WHAT IS BEING ASKED:
Transcribe every entry word for word. Skip the pictures.

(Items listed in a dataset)
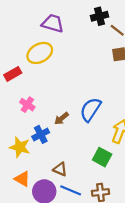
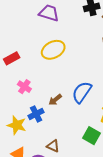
yellow ellipse: (40, 53) -> (53, 50), moved

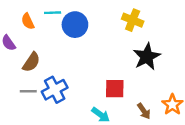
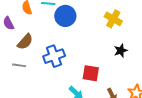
black star: (147, 57) -> (121, 51), size x0.6
blue cross: (55, 90) -> (54, 56), moved

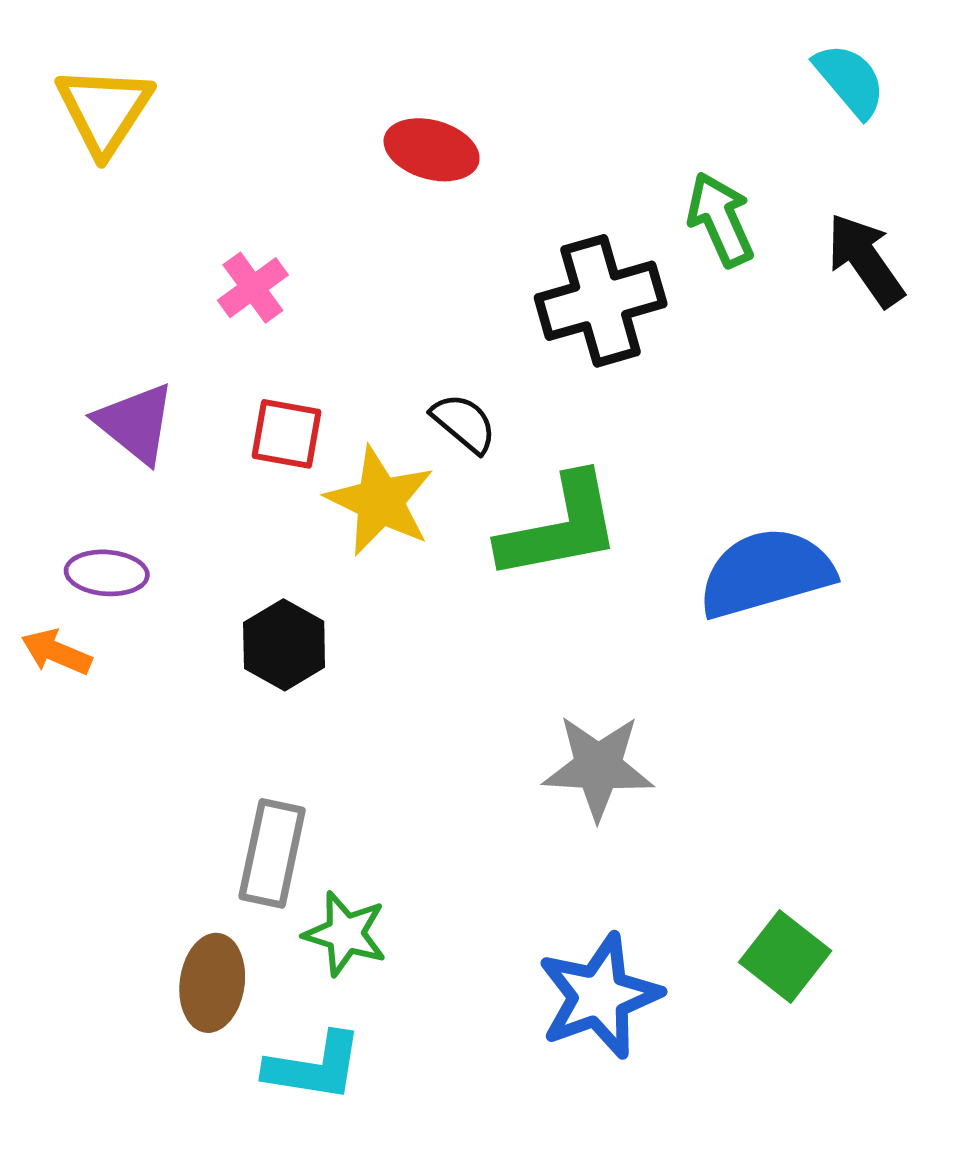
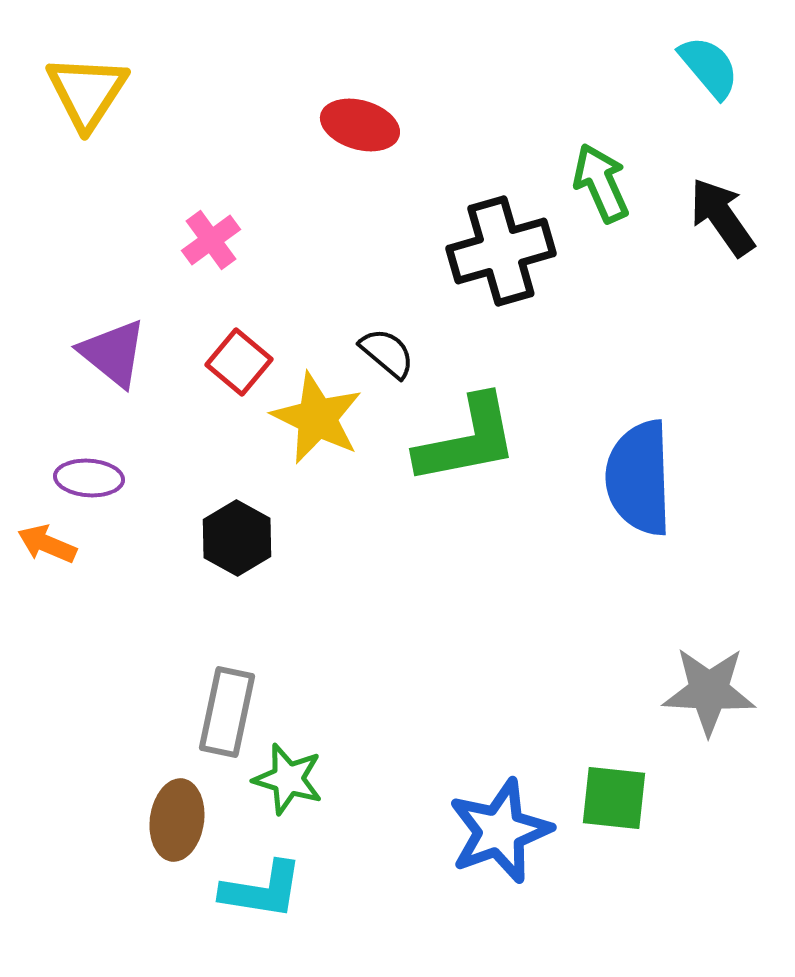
red square: (286, 434) -> (239, 362), turned 30
blue semicircle: (766, 573) -> (639, 478), turned -76
gray star: (598, 767) -> (709, 691), moved
green square: (785, 956) -> (614, 798), moved, turned -32

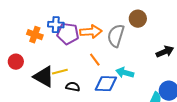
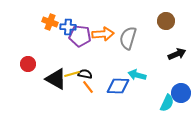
brown circle: (138, 19) -> (166, 21), moved
orange cross: (35, 35) -> (50, 22), moved
orange line: (95, 60) -> (88, 87), moved
black semicircle: (73, 87) -> (85, 74), moved

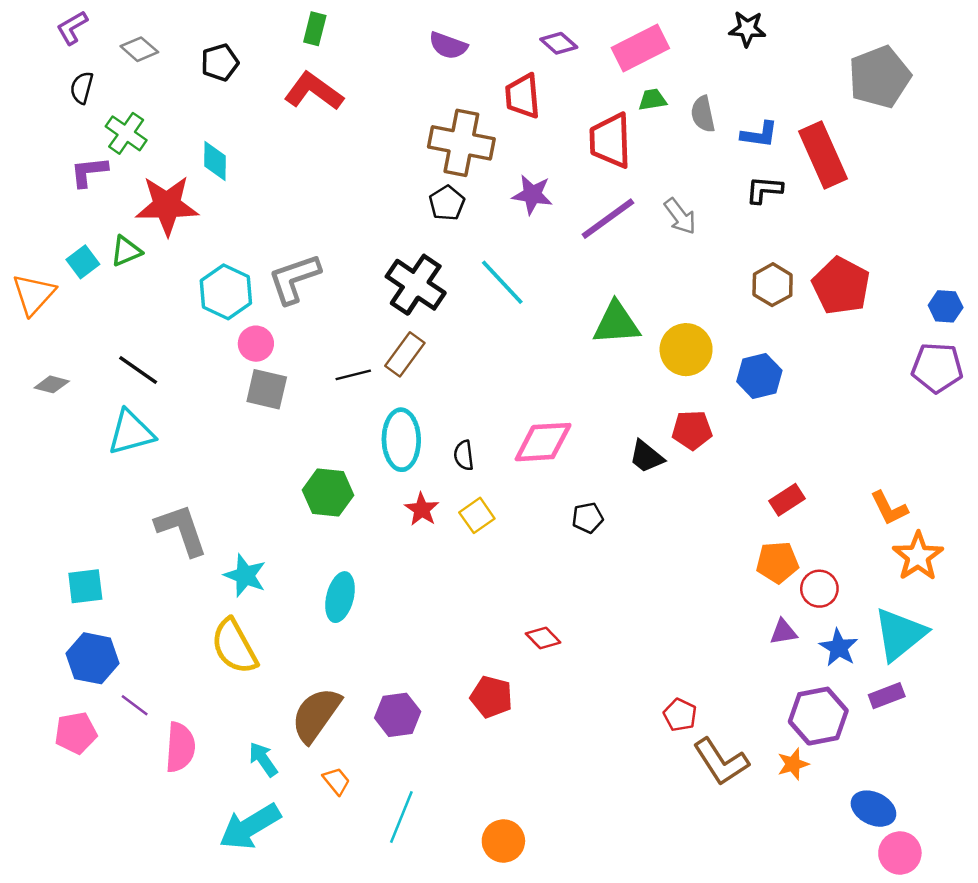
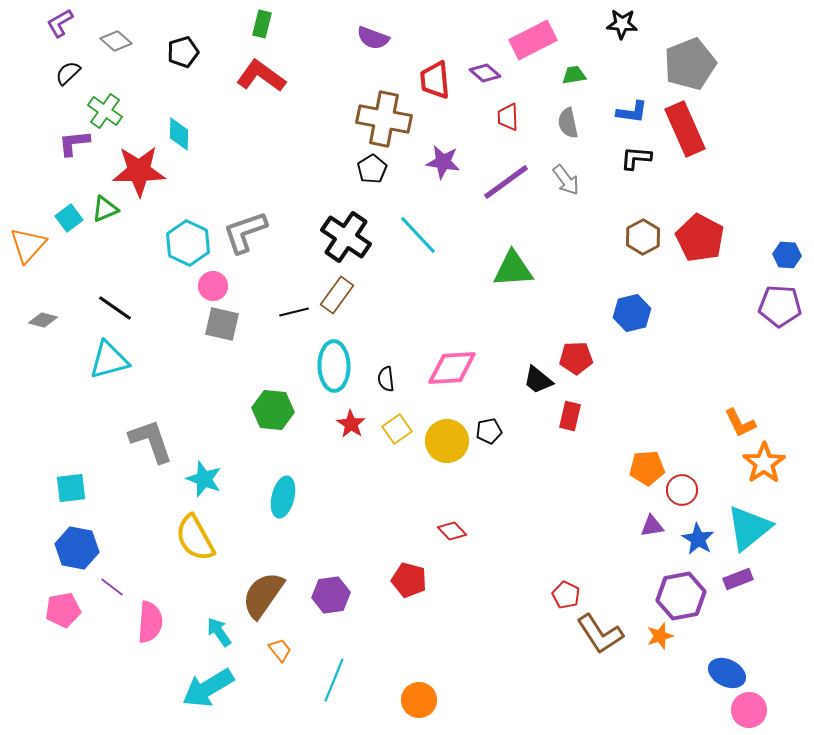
purple diamond: (559, 43) -> (485, 73), moved
gray pentagon: (879, 77) -> (690, 64), moved
black semicircle: (82, 88) -> (68, 73), turned 32
green trapezoid: (652, 100) -> (574, 75), moved
gray semicircle: (703, 114) -> (568, 123), moved
red trapezoid: (610, 141) -> (508, 117), size x0.6
yellow circle: (686, 350) -> (447, 441), moved
red rectangle: (787, 500) -> (570, 416), moved, turned -44

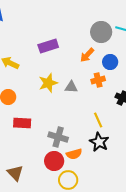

TASK SOLUTION:
yellow ellipse: (40, 53) -> (53, 50), moved

black star: (147, 57) -> (121, 51), size x0.6
blue cross: (55, 90) -> (54, 56), moved

red square: (286, 434) -> (239, 362), turned 30
blue semicircle: (766, 573) -> (639, 478), turned -76
gray star: (598, 767) -> (709, 691), moved
green square: (785, 956) -> (614, 798), moved, turned -32

brown circle: (138, 19) -> (166, 21), moved
orange cross: (35, 35) -> (50, 22), moved
orange line: (95, 60) -> (88, 87), moved
black semicircle: (73, 87) -> (85, 74), moved

purple diamond: (559, 43) -> (485, 73), moved
gray pentagon: (879, 77) -> (690, 64), moved
black semicircle: (82, 88) -> (68, 73), turned 32
green trapezoid: (652, 100) -> (574, 75), moved
gray semicircle: (703, 114) -> (568, 123), moved
red trapezoid: (610, 141) -> (508, 117), size x0.6
yellow circle: (686, 350) -> (447, 441), moved
red rectangle: (787, 500) -> (570, 416), moved, turned -44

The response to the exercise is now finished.